**WHAT YOU HAVE TO DO:** Write out each entry below exactly. Do not include the images.

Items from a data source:
________________
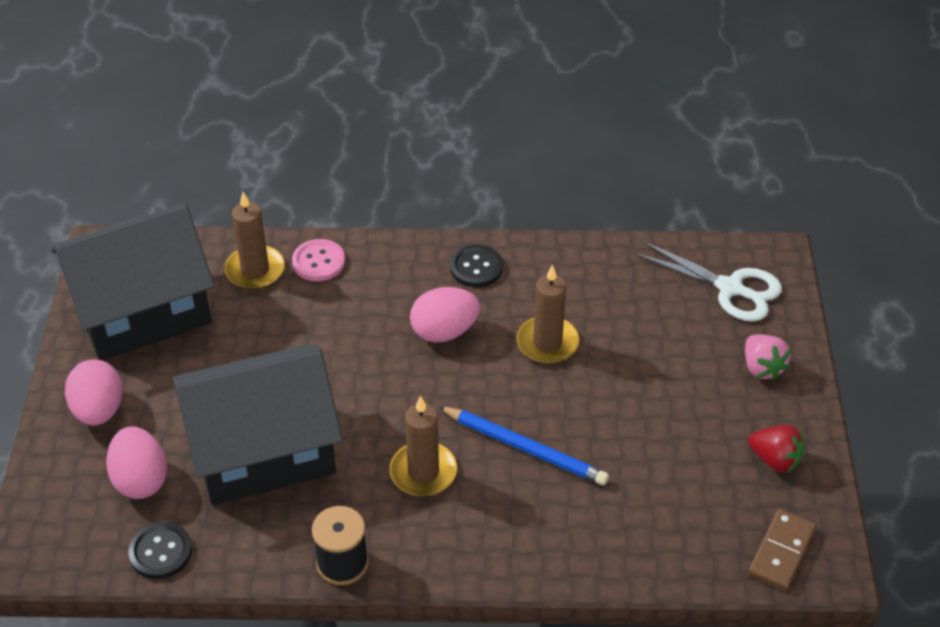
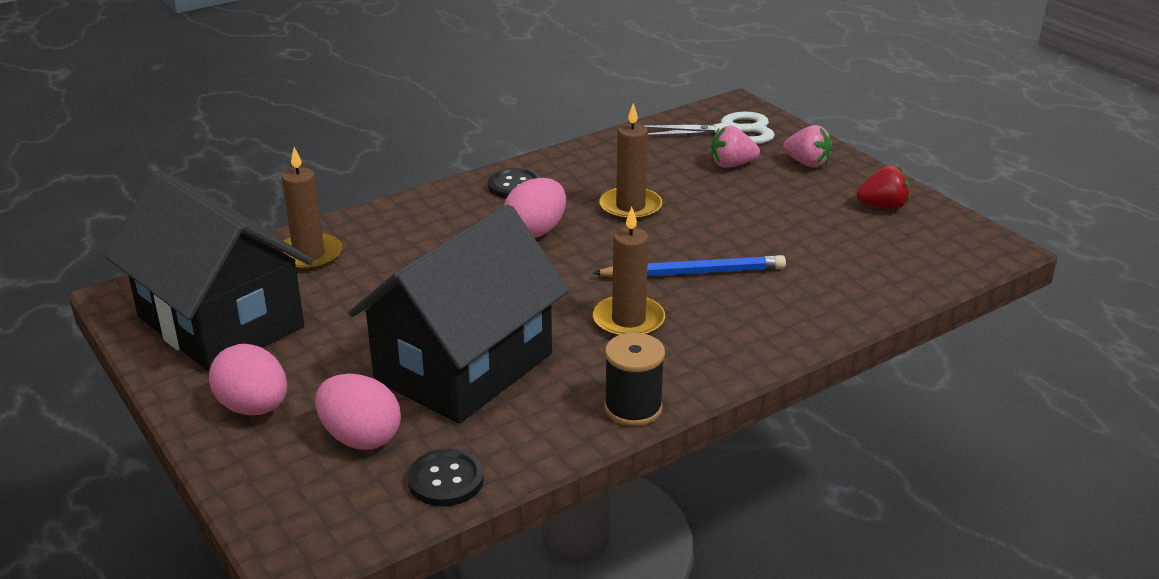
camera: 35 degrees left, 15 degrees down
(142, 311) = (220, 322): black house -> black house turned 75 degrees counterclockwise
(318, 262) = (366, 229): pink button -> none
(689, 334) = (731, 165): none -> pink strawberry
(781, 552) = (956, 252): brown domino -> none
________________
**RESPONSE TO THIS TASK:**
camera: 35 degrees left, 15 degrees down
(142, 311) = (220, 322): black house -> black house turned 75 degrees counterclockwise
(318, 262) = (366, 229): pink button -> none
(689, 334) = (731, 165): none -> pink strawberry
(781, 552) = (956, 252): brown domino -> none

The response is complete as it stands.